● Work instructions
Each entry is to be retyped exactly as it appears, and each image is to be dropped.

── Exercise material

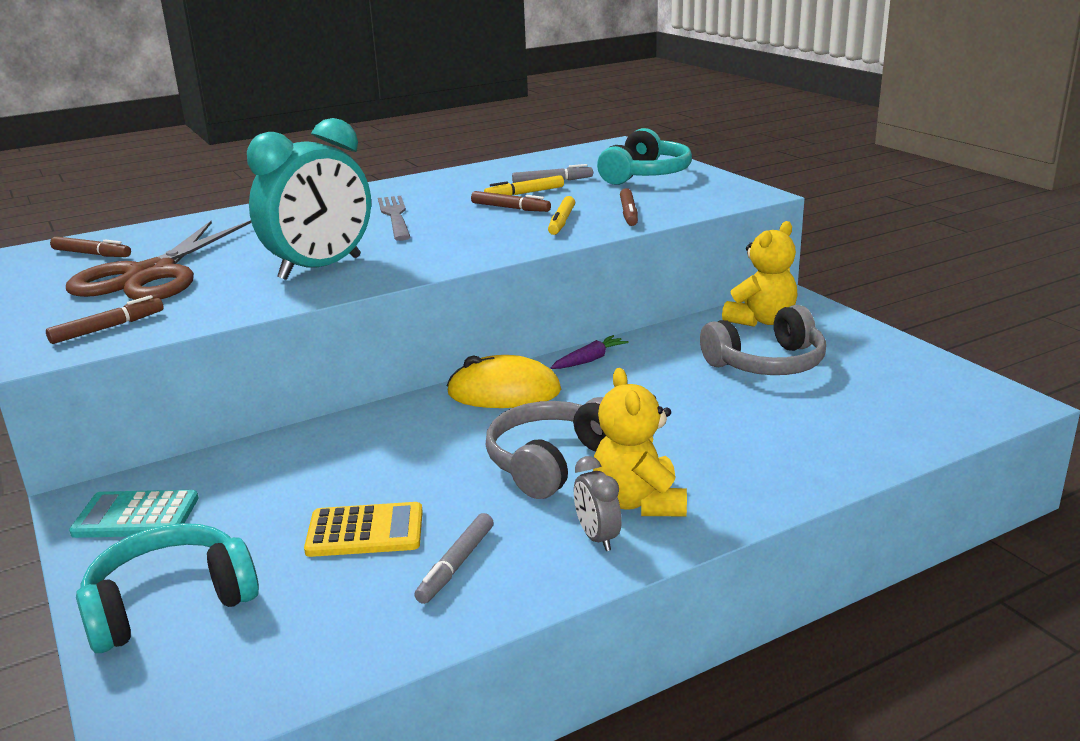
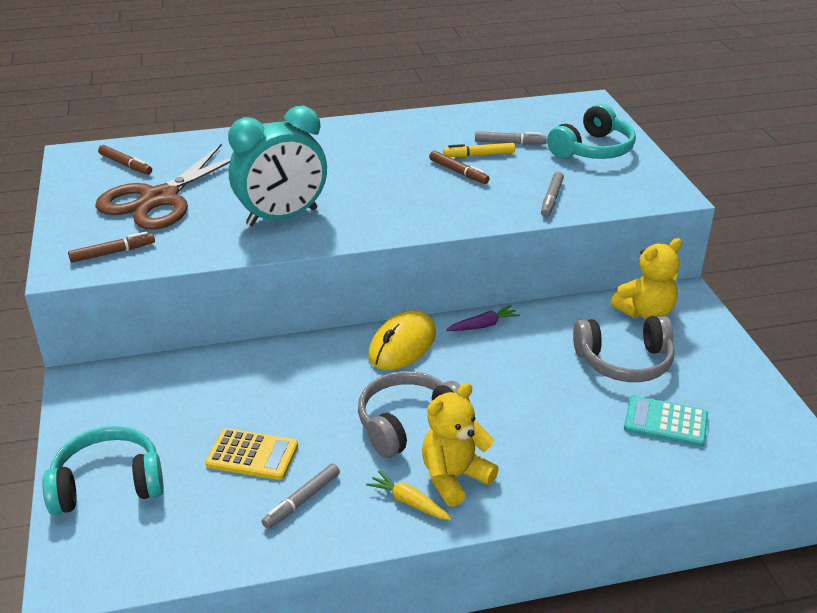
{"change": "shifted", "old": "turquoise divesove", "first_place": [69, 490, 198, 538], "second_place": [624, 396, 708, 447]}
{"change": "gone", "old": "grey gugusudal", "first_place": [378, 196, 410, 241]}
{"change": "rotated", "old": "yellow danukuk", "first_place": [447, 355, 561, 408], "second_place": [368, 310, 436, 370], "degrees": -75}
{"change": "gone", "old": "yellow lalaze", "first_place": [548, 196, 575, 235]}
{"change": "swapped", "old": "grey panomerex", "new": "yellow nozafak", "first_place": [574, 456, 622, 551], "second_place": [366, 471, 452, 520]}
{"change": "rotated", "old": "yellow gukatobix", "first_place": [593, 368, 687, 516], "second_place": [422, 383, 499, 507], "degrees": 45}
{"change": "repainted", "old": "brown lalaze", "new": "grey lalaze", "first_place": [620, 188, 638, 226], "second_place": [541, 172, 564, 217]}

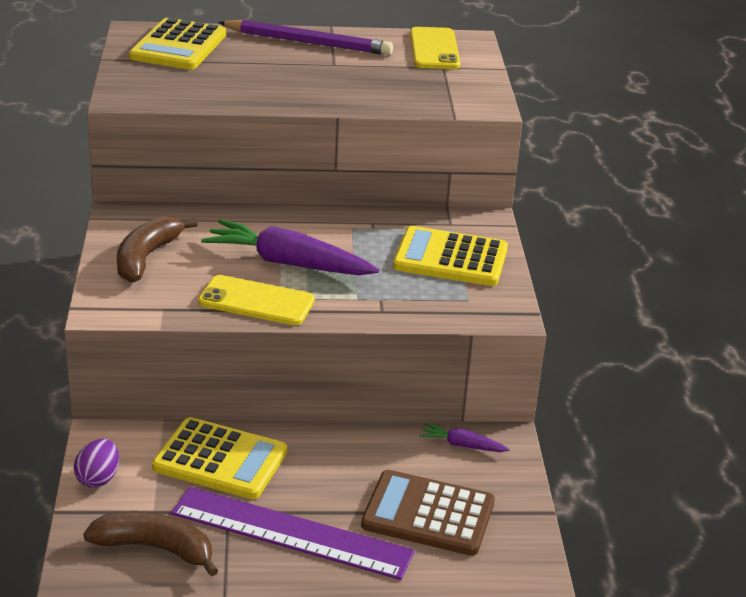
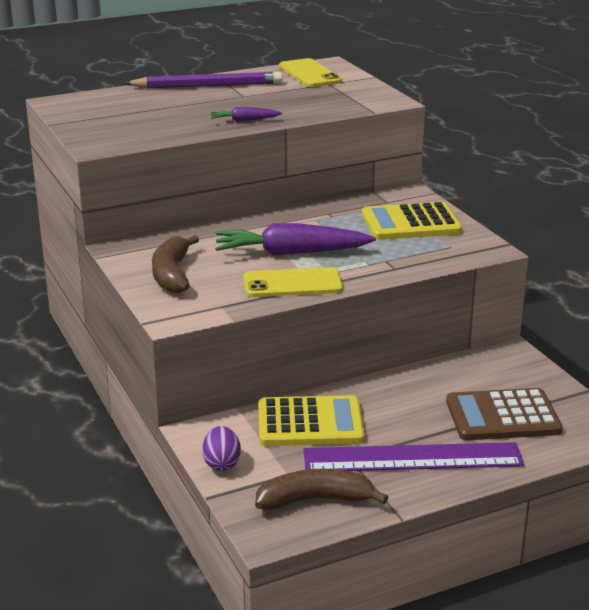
{"change": "gone", "old": "yellow divesove", "first_place": [129, 18, 226, 70]}
{"change": "shifted", "old": "purple nozafak", "first_place": [420, 423, 510, 452], "second_place": [211, 107, 282, 122]}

────

● Written response
{"change": "shifted", "old": "turquoise divesove", "first_place": [69, 490, 198, 538], "second_place": [624, 396, 708, 447]}
{"change": "gone", "old": "grey gugusudal", "first_place": [378, 196, 410, 241]}
{"change": "rotated", "old": "yellow danukuk", "first_place": [447, 355, 561, 408], "second_place": [368, 310, 436, 370], "degrees": -75}
{"change": "gone", "old": "yellow lalaze", "first_place": [548, 196, 575, 235]}
{"change": "swapped", "old": "grey panomerex", "new": "yellow nozafak", "first_place": [574, 456, 622, 551], "second_place": [366, 471, 452, 520]}
{"change": "rotated", "old": "yellow gukatobix", "first_place": [593, 368, 687, 516], "second_place": [422, 383, 499, 507], "degrees": 45}
{"change": "repainted", "old": "brown lalaze", "new": "grey lalaze", "first_place": [620, 188, 638, 226], "second_place": [541, 172, 564, 217]}

{"change": "gone", "old": "yellow divesove", "first_place": [129, 18, 226, 70]}
{"change": "shifted", "old": "purple nozafak", "first_place": [420, 423, 510, 452], "second_place": [211, 107, 282, 122]}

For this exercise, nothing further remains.